DATA below:
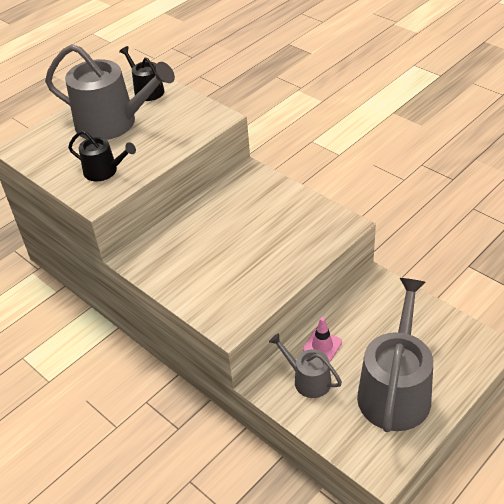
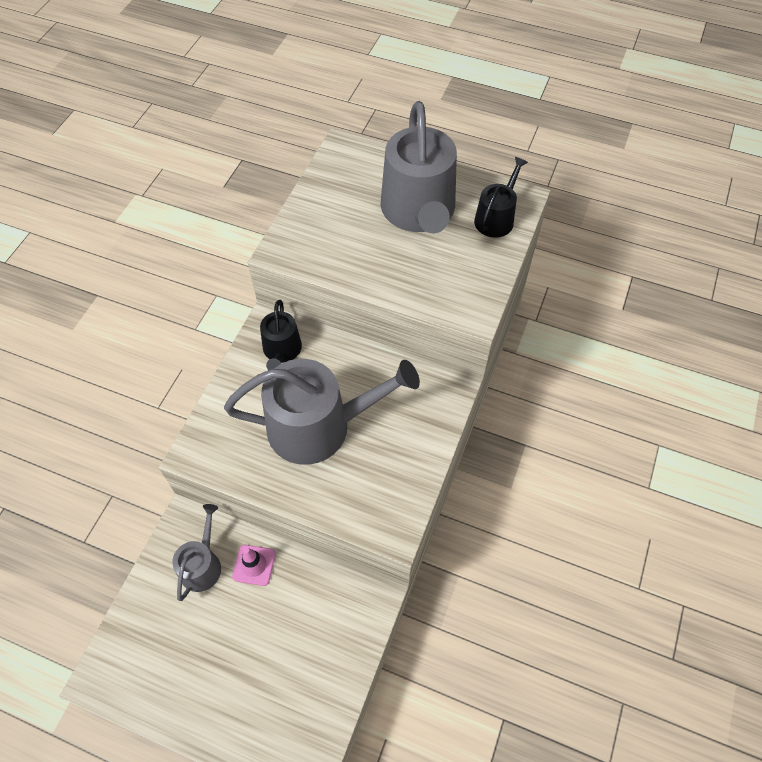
camera: 65 degrees right, 15 degrees up
(104, 171) = (331, 239): black watering can -> black watering can (282, 351)
(395, 390) = (209, 666): grey watering can -> grey watering can (319, 426)

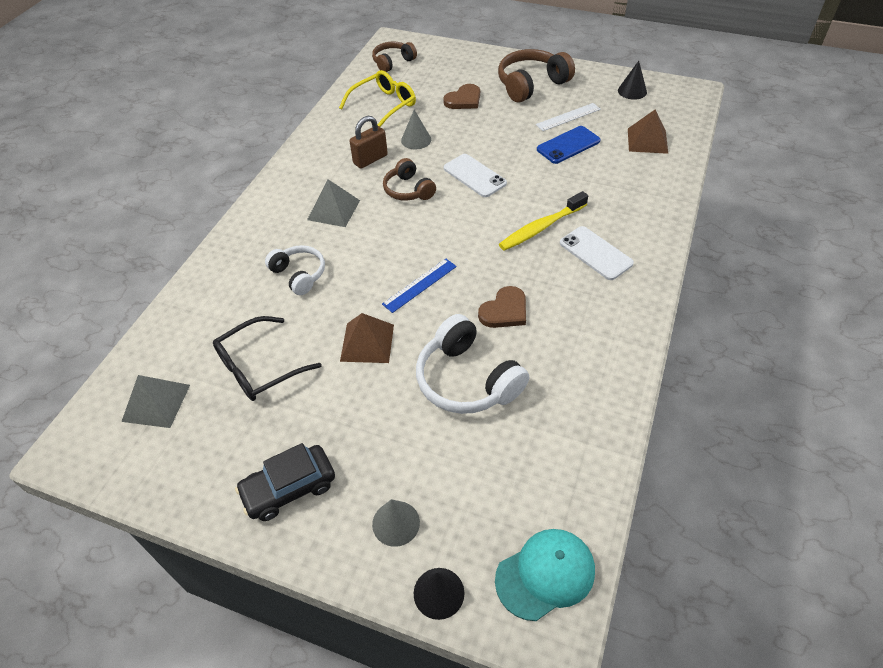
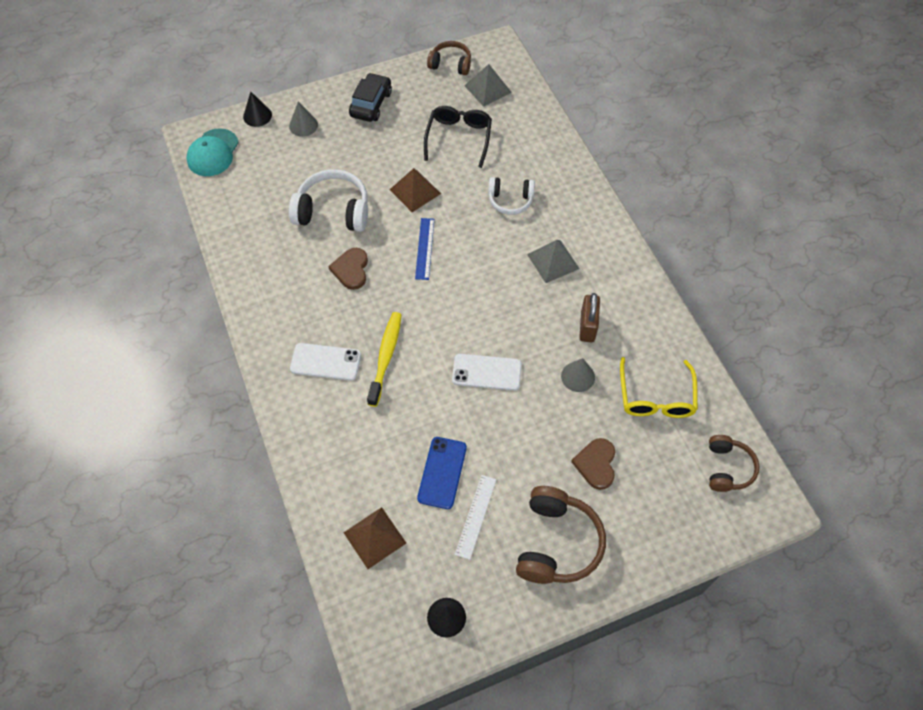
camera: 135 degrees right, 10 degrees up
(408, 190) = (521, 319): brown headphones -> brown headphones (450, 64)

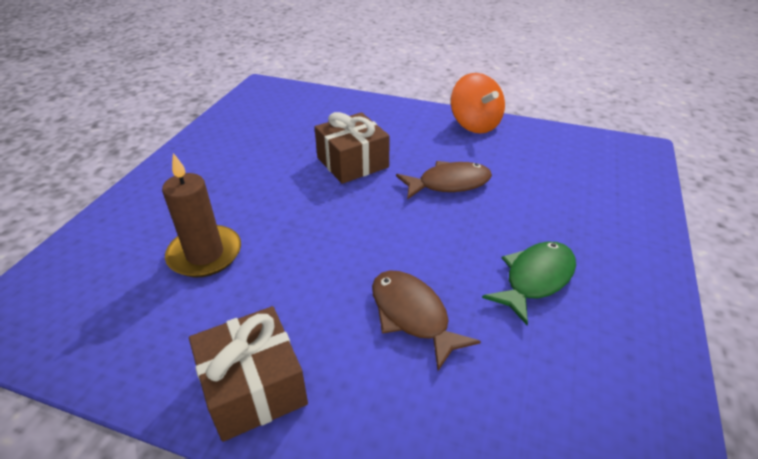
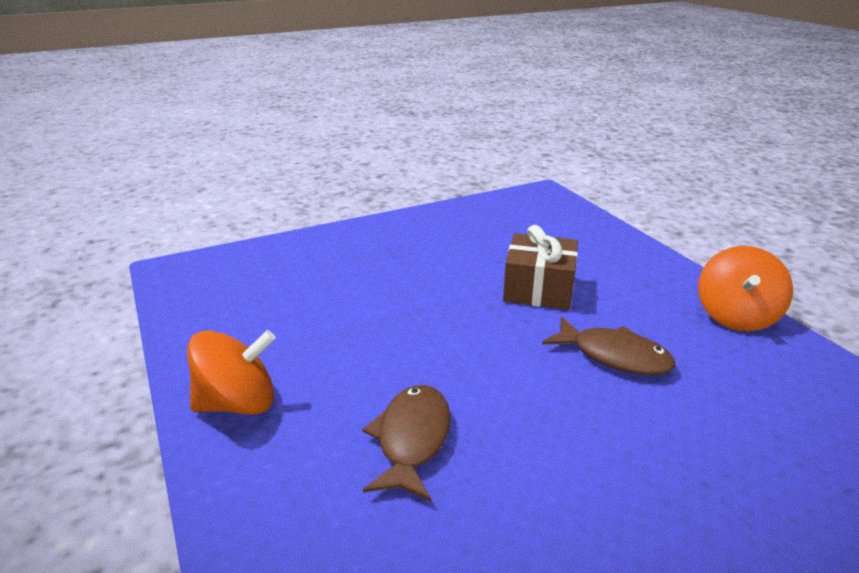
camera: 45 degrees right, 10 degrees down
(205, 254) = (328, 297): brown candle -> none
(254, 387) = (238, 403): brown gift -> orange spinning top
(535, 279) = (580, 497): green fish -> none

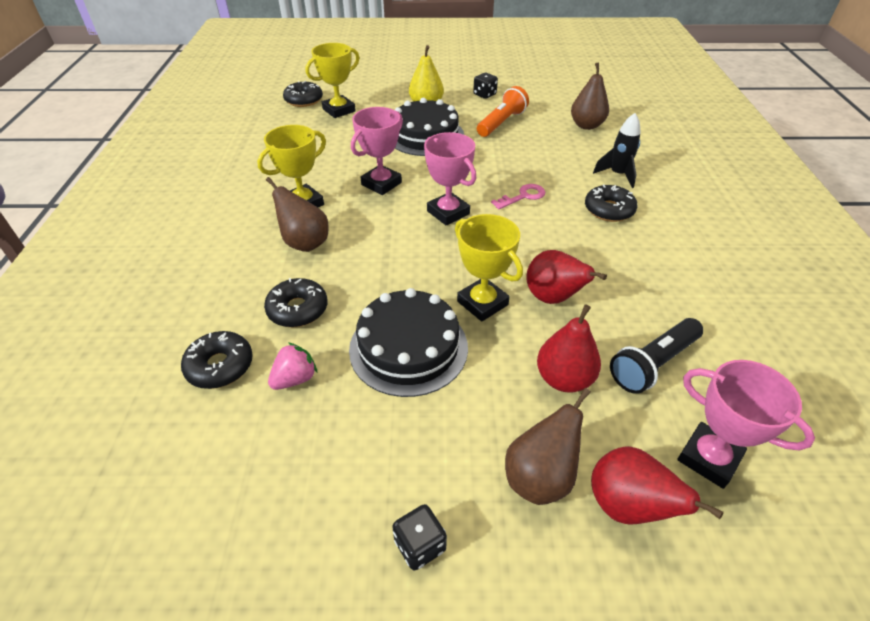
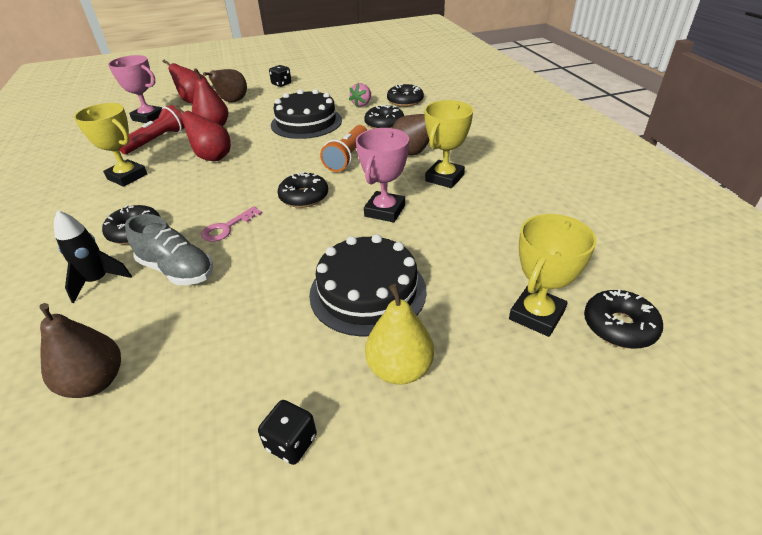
camera: 165 degrees right, 5 degrees down
(448, 212) = (304, 197): pink trophy -> black donut
(482, 303) = (264, 146): yellow trophy -> yellow trophy (127, 177)
(501, 123) = (252, 350): orange flashlight -> orange flashlight (347, 157)
(558, 171) = (177, 270): none -> grey shoe
(653, 364) = (157, 140): black flashlight -> red flashlight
End of DATA.
### YOUR ASSIGNMENT
For the word "orange", find every line in the data that holds it and copy that line.

### SOLUTION FOR THIS EXERCISE
(254, 387) = (238, 403): brown gift -> orange spinning top
(501, 123) = (252, 350): orange flashlight -> orange flashlight (347, 157)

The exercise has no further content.